## ASSIGNMENT
Render the part of the records below that opens with the line containing "Select which object" and closes with the line containing "Locate which object" as a JSON list of strings, one string per line, with blank lines omitted.

## DATA PROVIDED
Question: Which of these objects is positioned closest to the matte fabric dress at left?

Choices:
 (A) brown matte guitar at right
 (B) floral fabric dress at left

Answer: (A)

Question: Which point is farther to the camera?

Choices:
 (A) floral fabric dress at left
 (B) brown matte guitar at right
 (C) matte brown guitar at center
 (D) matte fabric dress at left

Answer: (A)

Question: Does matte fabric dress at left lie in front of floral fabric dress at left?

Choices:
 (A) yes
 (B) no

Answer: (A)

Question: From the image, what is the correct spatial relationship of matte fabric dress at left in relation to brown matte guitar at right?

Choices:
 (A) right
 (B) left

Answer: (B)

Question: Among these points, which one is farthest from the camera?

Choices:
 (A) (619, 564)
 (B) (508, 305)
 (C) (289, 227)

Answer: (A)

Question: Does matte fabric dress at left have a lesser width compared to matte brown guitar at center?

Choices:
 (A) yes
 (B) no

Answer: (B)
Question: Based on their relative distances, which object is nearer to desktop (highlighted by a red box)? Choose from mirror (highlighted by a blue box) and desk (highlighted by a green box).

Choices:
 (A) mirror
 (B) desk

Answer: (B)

* * *

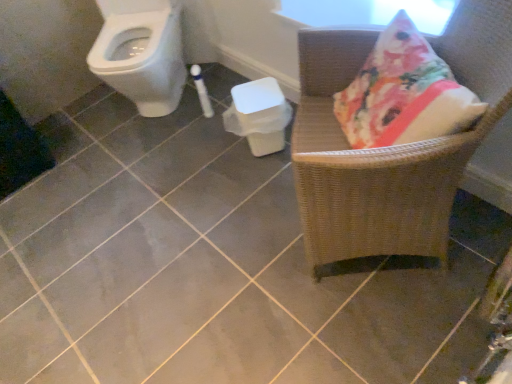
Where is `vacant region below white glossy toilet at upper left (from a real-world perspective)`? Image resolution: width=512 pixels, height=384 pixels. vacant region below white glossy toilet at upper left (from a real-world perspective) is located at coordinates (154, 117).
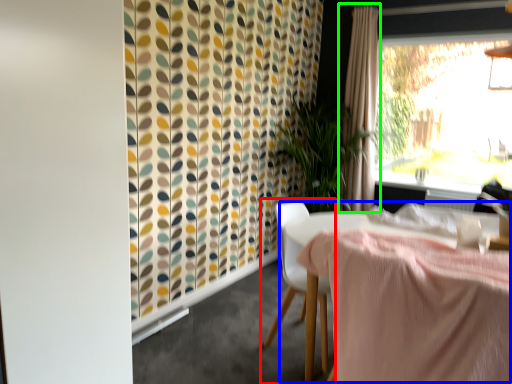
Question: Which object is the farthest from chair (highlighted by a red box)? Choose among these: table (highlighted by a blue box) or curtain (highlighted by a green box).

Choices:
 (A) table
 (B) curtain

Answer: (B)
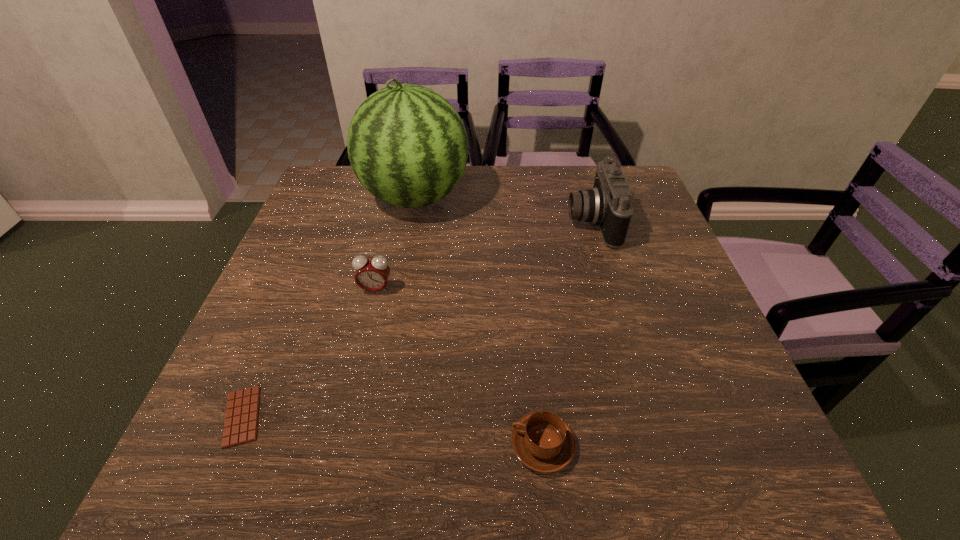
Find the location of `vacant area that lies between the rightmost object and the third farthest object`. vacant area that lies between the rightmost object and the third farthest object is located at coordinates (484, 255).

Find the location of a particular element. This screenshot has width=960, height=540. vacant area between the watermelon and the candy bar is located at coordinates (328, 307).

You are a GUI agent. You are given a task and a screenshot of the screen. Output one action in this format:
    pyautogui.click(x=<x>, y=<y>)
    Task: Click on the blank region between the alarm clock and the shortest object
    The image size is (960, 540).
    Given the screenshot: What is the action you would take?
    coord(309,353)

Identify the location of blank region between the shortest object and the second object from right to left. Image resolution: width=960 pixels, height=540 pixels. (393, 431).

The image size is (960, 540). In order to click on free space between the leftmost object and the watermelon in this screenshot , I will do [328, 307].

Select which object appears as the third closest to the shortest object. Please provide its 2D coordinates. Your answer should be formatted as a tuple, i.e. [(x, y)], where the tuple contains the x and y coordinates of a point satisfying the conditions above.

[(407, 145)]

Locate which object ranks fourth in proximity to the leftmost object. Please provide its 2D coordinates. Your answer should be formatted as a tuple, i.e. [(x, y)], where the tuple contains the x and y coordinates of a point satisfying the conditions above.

## ANSWER TO THIS PROBLEM
[
  "Select which object appears as the third closest to the shortest object. Please provide its 2D coordinates. Your answer should be formatted as a tuple, i.e. [(x, y)], where the tuple contains the x and y coordinates of a point satisfying the conditions above.",
  "[(407, 145)]",
  "Locate which object ranks fourth in proximity to the leftmost object. Please provide its 2D coordinates. Your answer should be formatted as a tuple, i.e. [(x, y)], where the tuple contains the x and y coordinates of a point satisfying the conditions above."
]